- **Assignment**: From the records below, output exactly the lines running from the line containing "STEPPER1 pin IN4: GP10 -> GP26" through the line containing "AUDIO1: DFPlayer -> DY-SV5W", and no others.

★ ★ ★ ★

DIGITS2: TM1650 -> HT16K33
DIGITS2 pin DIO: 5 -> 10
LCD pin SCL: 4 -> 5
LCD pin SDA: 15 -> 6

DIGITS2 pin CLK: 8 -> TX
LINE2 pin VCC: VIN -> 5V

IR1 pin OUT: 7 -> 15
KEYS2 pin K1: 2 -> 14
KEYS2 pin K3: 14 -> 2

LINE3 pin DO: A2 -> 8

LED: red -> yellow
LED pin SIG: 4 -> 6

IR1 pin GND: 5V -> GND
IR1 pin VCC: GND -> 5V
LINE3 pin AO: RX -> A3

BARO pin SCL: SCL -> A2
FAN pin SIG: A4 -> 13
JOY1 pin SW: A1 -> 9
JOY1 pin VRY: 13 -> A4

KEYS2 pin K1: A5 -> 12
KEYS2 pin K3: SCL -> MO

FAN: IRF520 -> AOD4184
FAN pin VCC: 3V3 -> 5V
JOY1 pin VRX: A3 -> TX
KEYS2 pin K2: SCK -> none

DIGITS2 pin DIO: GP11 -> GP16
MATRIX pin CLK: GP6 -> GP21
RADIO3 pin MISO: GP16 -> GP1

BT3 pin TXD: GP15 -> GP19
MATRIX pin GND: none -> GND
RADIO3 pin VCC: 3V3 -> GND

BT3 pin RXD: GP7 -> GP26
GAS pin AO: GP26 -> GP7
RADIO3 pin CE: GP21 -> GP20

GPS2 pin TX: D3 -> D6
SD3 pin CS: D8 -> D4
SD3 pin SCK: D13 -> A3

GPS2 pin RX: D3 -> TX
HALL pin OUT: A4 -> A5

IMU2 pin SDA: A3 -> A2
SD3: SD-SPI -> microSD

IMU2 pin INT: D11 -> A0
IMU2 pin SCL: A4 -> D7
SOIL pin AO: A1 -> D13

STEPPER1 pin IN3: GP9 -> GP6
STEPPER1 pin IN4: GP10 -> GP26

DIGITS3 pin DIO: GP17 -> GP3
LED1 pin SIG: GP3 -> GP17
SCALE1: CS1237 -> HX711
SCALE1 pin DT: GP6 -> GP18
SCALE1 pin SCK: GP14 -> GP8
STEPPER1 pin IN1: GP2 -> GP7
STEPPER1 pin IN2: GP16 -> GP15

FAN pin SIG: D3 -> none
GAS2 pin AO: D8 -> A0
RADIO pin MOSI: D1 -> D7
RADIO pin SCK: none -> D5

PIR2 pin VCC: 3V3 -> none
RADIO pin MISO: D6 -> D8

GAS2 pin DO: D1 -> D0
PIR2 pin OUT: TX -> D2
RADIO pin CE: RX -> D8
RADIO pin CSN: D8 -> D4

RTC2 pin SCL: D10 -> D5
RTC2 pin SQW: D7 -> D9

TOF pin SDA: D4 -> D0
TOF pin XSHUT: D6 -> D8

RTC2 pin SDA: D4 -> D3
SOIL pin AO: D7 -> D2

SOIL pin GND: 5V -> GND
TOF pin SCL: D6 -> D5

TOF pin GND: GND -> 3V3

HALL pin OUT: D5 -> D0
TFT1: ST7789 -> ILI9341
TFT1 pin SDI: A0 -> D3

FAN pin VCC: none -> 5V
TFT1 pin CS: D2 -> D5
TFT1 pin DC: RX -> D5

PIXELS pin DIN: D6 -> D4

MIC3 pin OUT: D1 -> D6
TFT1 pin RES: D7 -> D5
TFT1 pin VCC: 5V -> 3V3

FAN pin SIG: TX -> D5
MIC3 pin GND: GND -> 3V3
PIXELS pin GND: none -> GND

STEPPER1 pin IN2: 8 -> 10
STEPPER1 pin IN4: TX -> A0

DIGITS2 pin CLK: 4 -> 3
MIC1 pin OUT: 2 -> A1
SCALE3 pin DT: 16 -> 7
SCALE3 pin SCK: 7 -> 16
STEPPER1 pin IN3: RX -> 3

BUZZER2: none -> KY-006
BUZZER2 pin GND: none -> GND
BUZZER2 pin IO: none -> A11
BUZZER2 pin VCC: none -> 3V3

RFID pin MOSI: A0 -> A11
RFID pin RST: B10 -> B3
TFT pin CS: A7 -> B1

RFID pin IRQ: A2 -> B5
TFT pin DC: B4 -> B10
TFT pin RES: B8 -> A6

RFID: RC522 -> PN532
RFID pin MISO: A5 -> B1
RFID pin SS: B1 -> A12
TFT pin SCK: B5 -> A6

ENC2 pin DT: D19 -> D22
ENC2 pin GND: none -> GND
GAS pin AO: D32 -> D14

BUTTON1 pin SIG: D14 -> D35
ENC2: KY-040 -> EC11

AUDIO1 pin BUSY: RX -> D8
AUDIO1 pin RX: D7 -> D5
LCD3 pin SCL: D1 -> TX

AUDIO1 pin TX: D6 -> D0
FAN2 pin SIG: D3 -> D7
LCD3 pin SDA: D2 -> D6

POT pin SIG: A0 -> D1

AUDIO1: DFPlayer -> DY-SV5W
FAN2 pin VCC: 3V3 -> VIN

★ ★ ★ ★

- **Task output**:
STEPPER1 pin IN4: GP10 -> GP26

DIGITS3 pin DIO: GP17 -> GP3
LED1 pin SIG: GP3 -> GP17
SCALE1: CS1237 -> HX711
SCALE1 pin DT: GP6 -> GP18
SCALE1 pin SCK: GP14 -> GP8
STEPPER1 pin IN1: GP2 -> GP7
STEPPER1 pin IN2: GP16 -> GP15

FAN pin SIG: D3 -> none
GAS2 pin AO: D8 -> A0
RADIO pin MOSI: D1 -> D7
RADIO pin SCK: none -> D5

PIR2 pin VCC: 3V3 -> none
RADIO pin MISO: D6 -> D8

GAS2 pin DO: D1 -> D0
PIR2 pin OUT: TX -> D2
RADIO pin CE: RX -> D8
RADIO pin CSN: D8 -> D4

RTC2 pin SCL: D10 -> D5
RTC2 pin SQW: D7 -> D9

TOF pin SDA: D4 -> D0
TOF pin XSHUT: D6 -> D8

RTC2 pin SDA: D4 -> D3
SOIL pin AO: D7 -> D2

SOIL pin GND: 5V -> GND
TOF pin SCL: D6 -> D5

TOF pin GND: GND -> 3V3

HALL pin OUT: D5 -> D0
TFT1: ST7789 -> ILI9341
TFT1 pin SDI: A0 -> D3

FAN pin VCC: none -> 5V
TFT1 pin CS: D2 -> D5
TFT1 pin DC: RX -> D5

PIXELS pin DIN: D6 -> D4

MIC3 pin OUT: D1 -> D6
TFT1 pin RES: D7 -> D5
TFT1 pin VCC: 5V -> 3V3

FAN pin SIG: TX -> D5
MIC3 pin GND: GND -> 3V3
PIXELS pin GND: none -> GND

STEPPER1 pin IN2: 8 -> 10
STEPPER1 pin IN4: TX -> A0

DIGITS2 pin CLK: 4 -> 3
MIC1 pin OUT: 2 -> A1
SCALE3 pin DT: 16 -> 7
SCALE3 pin SCK: 7 -> 16
STEPPER1 pin IN3: RX -> 3

BUZZER2: none -> KY-006
BUZZER2 pin GND: none -> GND
BUZZER2 pin IO: none -> A11
BUZZER2 pin VCC: none -> 3V3

RFID pin MOSI: A0 -> A11
RFID pin RST: B10 -> B3
TFT pin CS: A7 -> B1

RFID pin IRQ: A2 -> B5
TFT pin DC: B4 -> B10
TFT pin RES: B8 -> A6

RFID: RC522 -> PN532
RFID pin MISO: A5 -> B1
RFID pin SS: B1 -> A12
TFT pin SCK: B5 -> A6

ENC2 pin DT: D19 -> D22
ENC2 pin GND: none -> GND
GAS pin AO: D32 -> D14

BUTTON1 pin SIG: D14 -> D35
ENC2: KY-040 -> EC11

AUDIO1 pin BUSY: RX -> D8
AUDIO1 pin RX: D7 -> D5
LCD3 pin SCL: D1 -> TX

AUDIO1 pin TX: D6 -> D0
FAN2 pin SIG: D3 -> D7
LCD3 pin SDA: D2 -> D6

POT pin SIG: A0 -> D1

AUDIO1: DFPlayer -> DY-SV5W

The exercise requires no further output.